ACTION ITEM: For every line below, output the text exactly and leave out images.

Before-and-after object lists
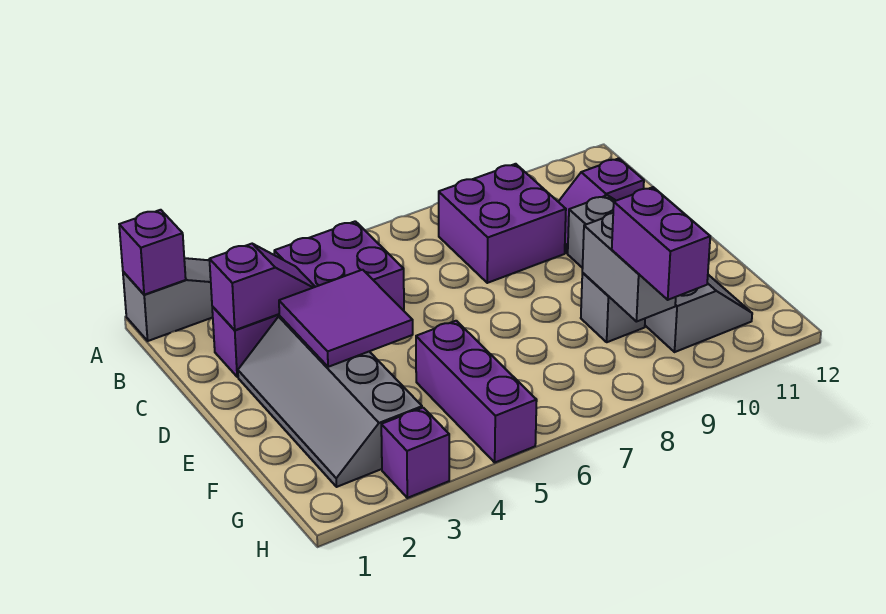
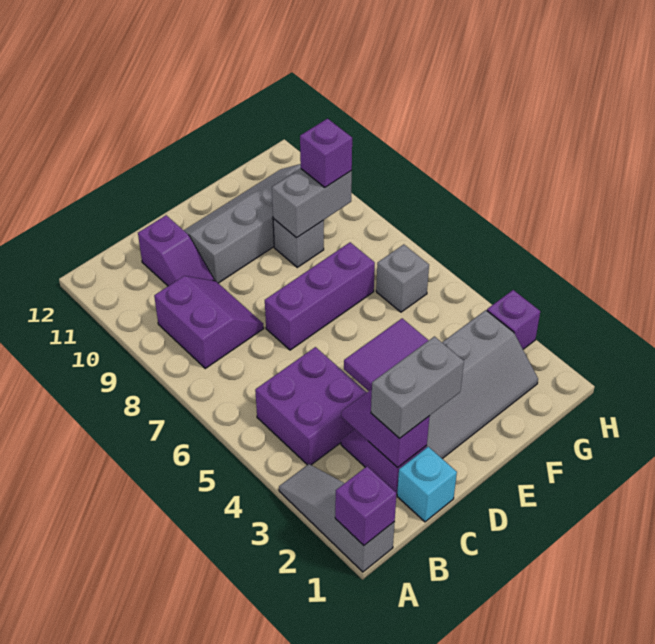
purple brick B8:C9 level 1 -> purple slope B8:C9 level 1 top B
none -> cyan brick C1 level 1
none -> grey brick C2:D2 level 3
purple brick F5:H5 level 1 -> purple brick D7:F7 level 1
none -> grey brick G6 level 1
purple brick G9:H9 level 3 -> purple brick G9 level 3

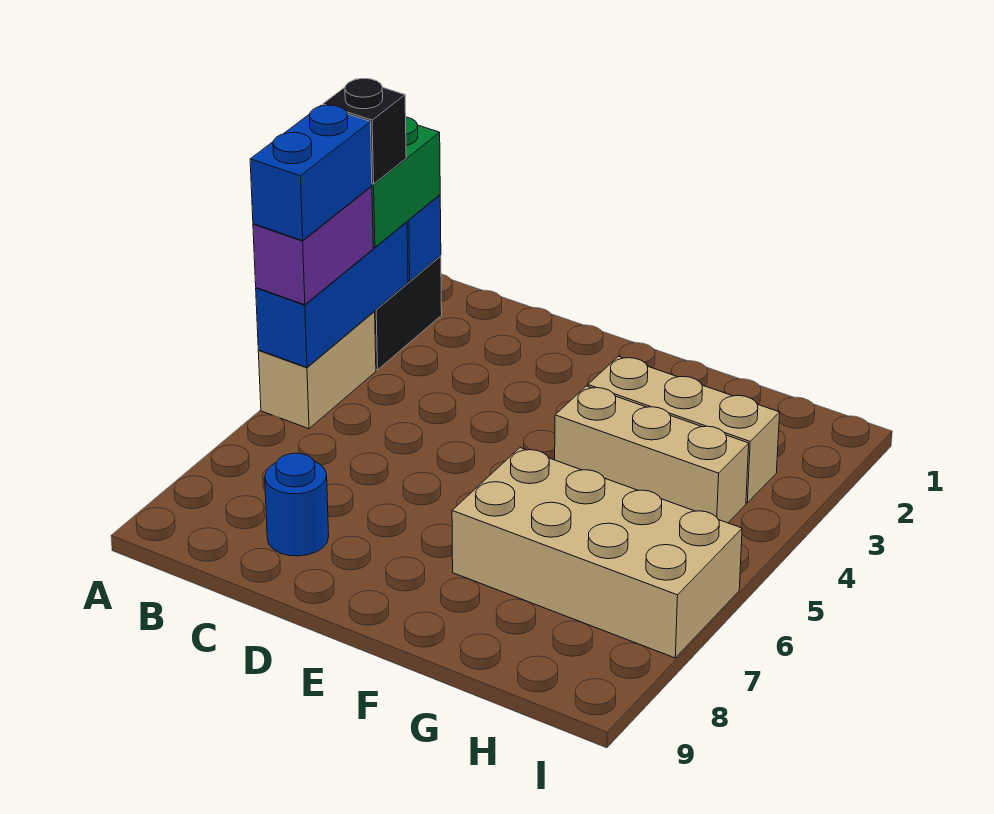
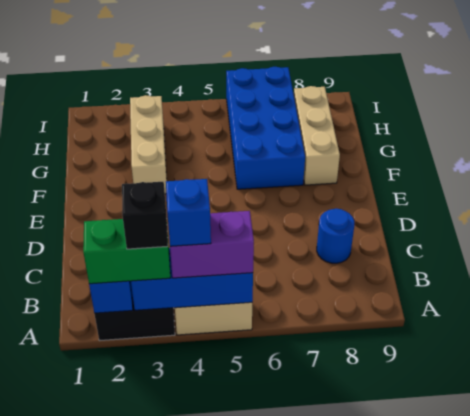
blue brick A4:A5 level 4 -> blue brick A4 level 4
tan brick F4:H4 level 1 -> tan brick F8:H8 level 1
tan brick F6:I7 level 1 -> blue brick F6:I7 level 1

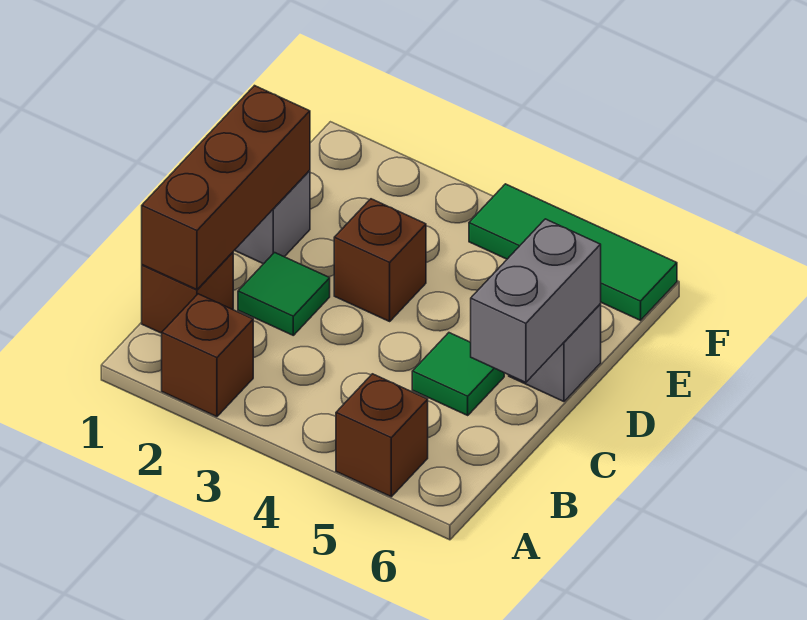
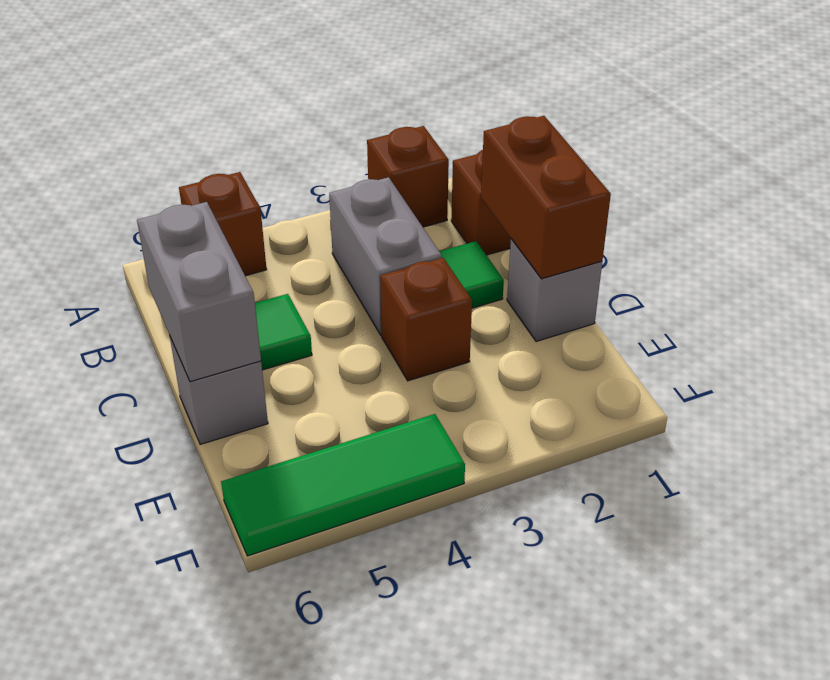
brown brick B1:D1 level 2 -> brown brick C1:D1 level 2
none -> grey brick B3:C3 level 1

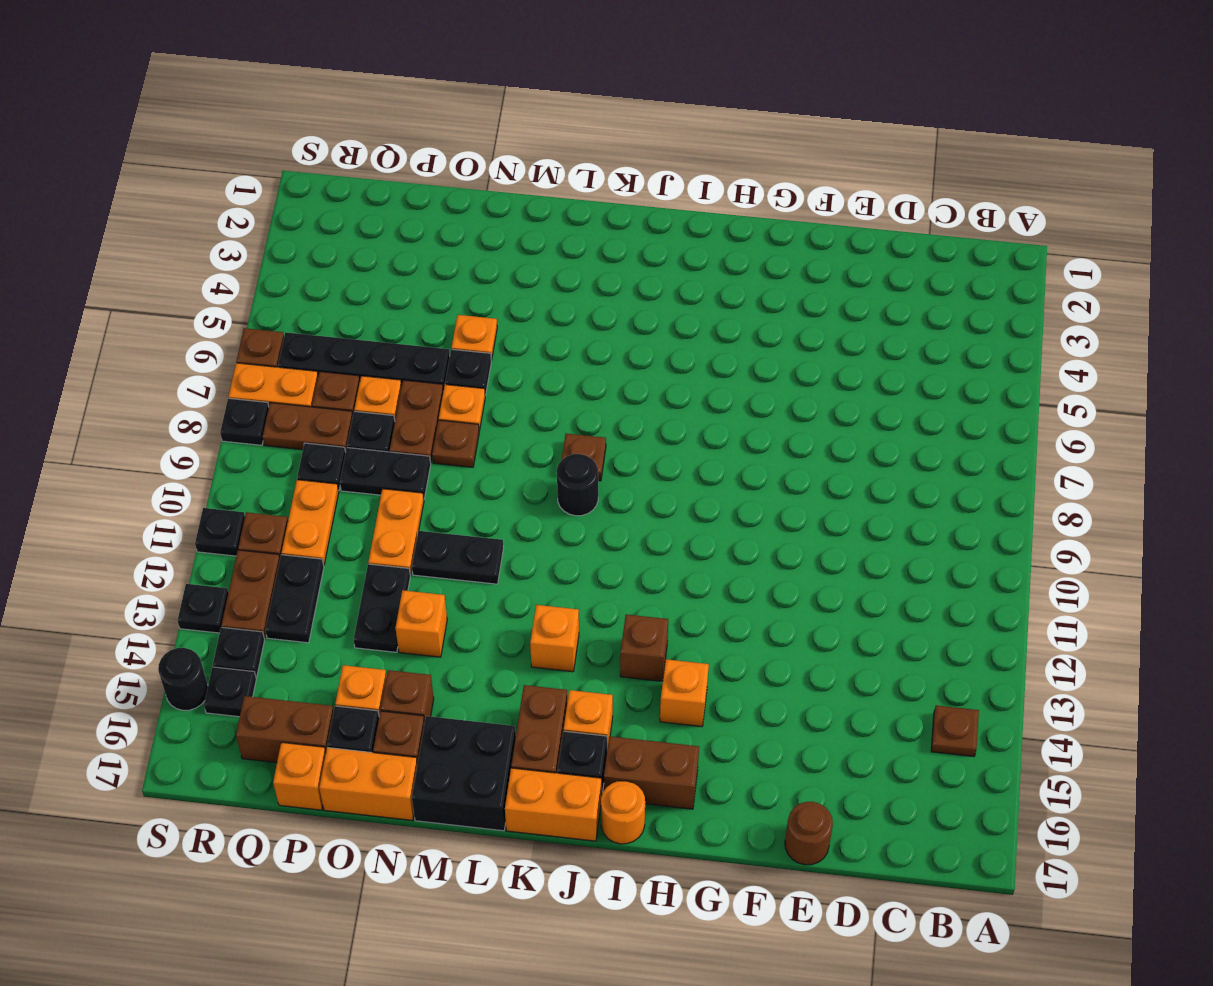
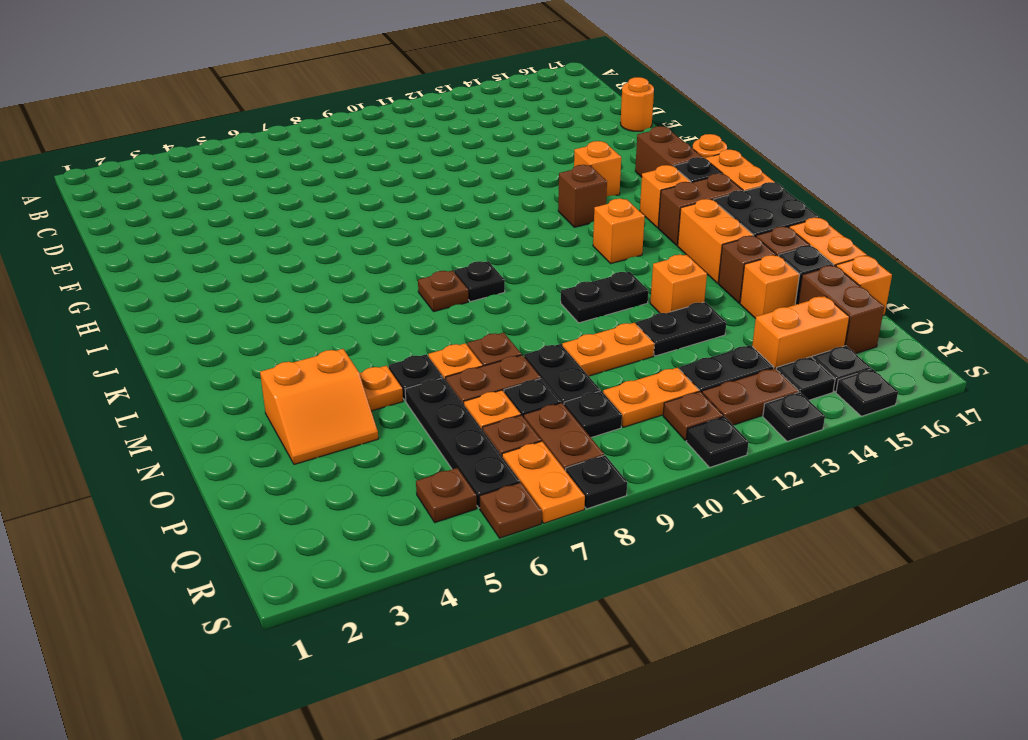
brown plate B14 level 1 -> brown plate R5 level 1
brown round brick E17 level 1 -> orange round brick E17 level 1
black round brick K9 level 1 -> black plate K9 level 1
none -> orange brick L15:M15 level 1
black plate M11:N11 level 1 -> black plate M11:M12 level 1
none -> orange slope N3:O4 level 1 top N
none -> orange brick Q14:Q15 level 1
black round brick S15 level 1 -> black plate S15 level 1

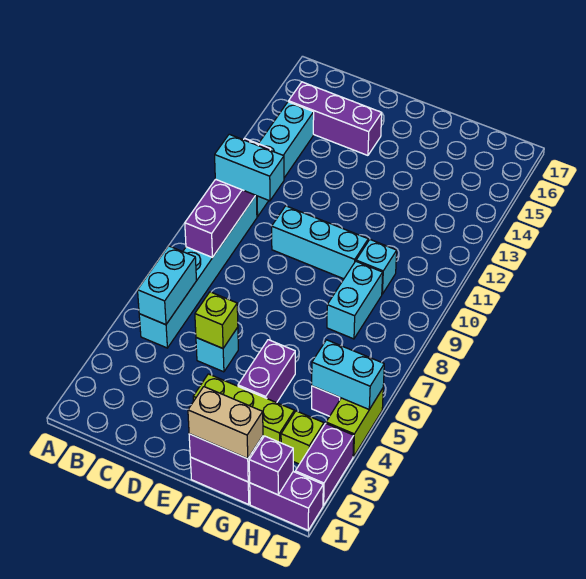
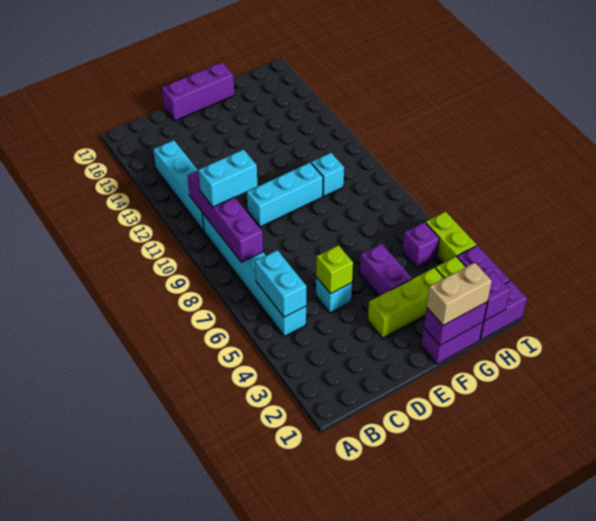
purple brick B15:D15 level 1 -> purple brick D17:F17 level 1
cyan brick G8:G9 level 1 -> none
cyan brick H5:I5 level 2 -> none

EXERCISE SOLUTION:
purple brick B8:C9 level 1 -> purple slope B8:C9 level 1 top B
none -> cyan brick C1 level 1
none -> grey brick C2:D2 level 3
purple brick F5:H5 level 1 -> purple brick D7:F7 level 1
none -> grey brick G6 level 1
purple brick G9:H9 level 3 -> purple brick G9 level 3

blue brick A4:A5 level 4 -> blue brick A4 level 4
tan brick F4:H4 level 1 -> tan brick F8:H8 level 1
tan brick F6:I7 level 1 -> blue brick F6:I7 level 1

brown brick B1:D1 level 2 -> brown brick C1:D1 level 2
none -> grey brick B3:C3 level 1

brown plate B14 level 1 -> brown plate R5 level 1
brown round brick E17 level 1 -> orange round brick E17 level 1
black round brick K9 level 1 -> black plate K9 level 1
none -> orange brick L15:M15 level 1
black plate M11:N11 level 1 -> black plate M11:M12 level 1
none -> orange slope N3:O4 level 1 top N
none -> orange brick Q14:Q15 level 1
black round brick S15 level 1 -> black plate S15 level 1

purple brick B15:D15 level 1 -> purple brick D17:F17 level 1
cyan brick G8:G9 level 1 -> none
cyan brick H5:I5 level 2 -> none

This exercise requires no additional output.